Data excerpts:

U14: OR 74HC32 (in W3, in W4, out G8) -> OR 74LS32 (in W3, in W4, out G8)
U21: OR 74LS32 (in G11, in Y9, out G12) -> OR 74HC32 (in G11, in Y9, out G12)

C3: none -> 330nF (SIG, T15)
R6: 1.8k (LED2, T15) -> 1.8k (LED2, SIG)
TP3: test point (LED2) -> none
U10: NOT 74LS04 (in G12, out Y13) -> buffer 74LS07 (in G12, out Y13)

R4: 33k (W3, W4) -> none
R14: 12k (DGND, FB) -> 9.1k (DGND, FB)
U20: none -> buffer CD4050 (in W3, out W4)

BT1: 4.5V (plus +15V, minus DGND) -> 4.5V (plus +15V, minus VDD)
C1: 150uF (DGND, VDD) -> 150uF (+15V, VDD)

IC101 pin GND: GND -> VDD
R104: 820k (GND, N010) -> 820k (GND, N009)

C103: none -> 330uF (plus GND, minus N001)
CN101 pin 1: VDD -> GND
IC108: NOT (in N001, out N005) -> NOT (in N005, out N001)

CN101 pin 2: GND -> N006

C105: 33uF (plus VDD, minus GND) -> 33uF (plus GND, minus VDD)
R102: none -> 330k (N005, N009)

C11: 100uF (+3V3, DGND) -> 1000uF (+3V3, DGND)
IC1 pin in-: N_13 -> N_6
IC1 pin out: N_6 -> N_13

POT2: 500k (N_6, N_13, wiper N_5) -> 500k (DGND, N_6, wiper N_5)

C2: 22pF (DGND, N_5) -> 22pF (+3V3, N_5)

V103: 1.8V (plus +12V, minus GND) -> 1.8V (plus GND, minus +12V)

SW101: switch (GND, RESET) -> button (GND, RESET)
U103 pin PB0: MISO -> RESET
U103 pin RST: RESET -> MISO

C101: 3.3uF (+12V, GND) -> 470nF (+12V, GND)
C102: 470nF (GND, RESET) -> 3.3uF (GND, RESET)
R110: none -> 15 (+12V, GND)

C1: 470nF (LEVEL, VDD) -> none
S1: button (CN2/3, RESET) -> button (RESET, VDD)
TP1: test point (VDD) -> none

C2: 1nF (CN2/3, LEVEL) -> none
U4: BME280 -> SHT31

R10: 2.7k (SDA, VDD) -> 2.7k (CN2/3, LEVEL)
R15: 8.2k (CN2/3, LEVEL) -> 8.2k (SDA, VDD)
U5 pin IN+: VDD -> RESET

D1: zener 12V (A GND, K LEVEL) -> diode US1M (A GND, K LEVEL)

▸ Problem description
Every entry must be quoted exactly as it appears above.

▸ The answer
U14: OR 74HC32 (in W3, in W4, out G8) -> OR 74LS32 (in W3, in W4, out G8)
U21: OR 74LS32 (in G11, in Y9, out G12) -> OR 74HC32 (in G11, in Y9, out G12)

C3: none -> 330nF (SIG, T15)
R6: 1.8k (LED2, T15) -> 1.8k (LED2, SIG)
TP3: test point (LED2) -> none
U10: NOT 74LS04 (in G12, out Y13) -> buffer 74LS07 (in G12, out Y13)

R4: 33k (W3, W4) -> none
R14: 12k (DGND, FB) -> 9.1k (DGND, FB)
U20: none -> buffer CD4050 (in W3, out W4)

BT1: 4.5V (plus +15V, minus DGND) -> 4.5V (plus +15V, minus VDD)
C1: 150uF (DGND, VDD) -> 150uF (+15V, VDD)

IC101 pin GND: GND -> VDD
R104: 820k (GND, N010) -> 820k (GND, N009)

C103: none -> 330uF (plus GND, minus N001)
CN101 pin 1: VDD -> GND
IC108: NOT (in N001, out N005) -> NOT (in N005, out N001)

CN101 pin 2: GND -> N006

C105: 33uF (plus VDD, minus GND) -> 33uF (plus GND, minus VDD)
R102: none -> 330k (N005, N009)

C11: 100uF (+3V3, DGND) -> 1000uF (+3V3, DGND)
IC1 pin in-: N_13 -> N_6
IC1 pin out: N_6 -> N_13

POT2: 500k (N_6, N_13, wiper N_5) -> 500k (DGND, N_6, wiper N_5)

C2: 22pF (DGND, N_5) -> 22pF (+3V3, N_5)

V103: 1.8V (plus +12V, minus GND) -> 1.8V (plus GND, minus +12V)

SW101: switch (GND, RESET) -> button (GND, RESET)
U103 pin PB0: MISO -> RESET
U103 pin RST: RESET -> MISO

C101: 3.3uF (+12V, GND) -> 470nF (+12V, GND)
C102: 470nF (GND, RESET) -> 3.3uF (GND, RESET)
R110: none -> 15 (+12V, GND)

C1: 470nF (LEVEL, VDD) -> none
S1: button (CN2/3, RESET) -> button (RESET, VDD)
TP1: test point (VDD) -> none

C2: 1nF (CN2/3, LEVEL) -> none
U4: BME280 -> SHT31

R10: 2.7k (SDA, VDD) -> 2.7k (CN2/3, LEVEL)
R15: 8.2k (CN2/3, LEVEL) -> 8.2k (SDA, VDD)
U5 pin IN+: VDD -> RESET

D1: zener 12V (A GND, K LEVEL) -> diode US1M (A GND, K LEVEL)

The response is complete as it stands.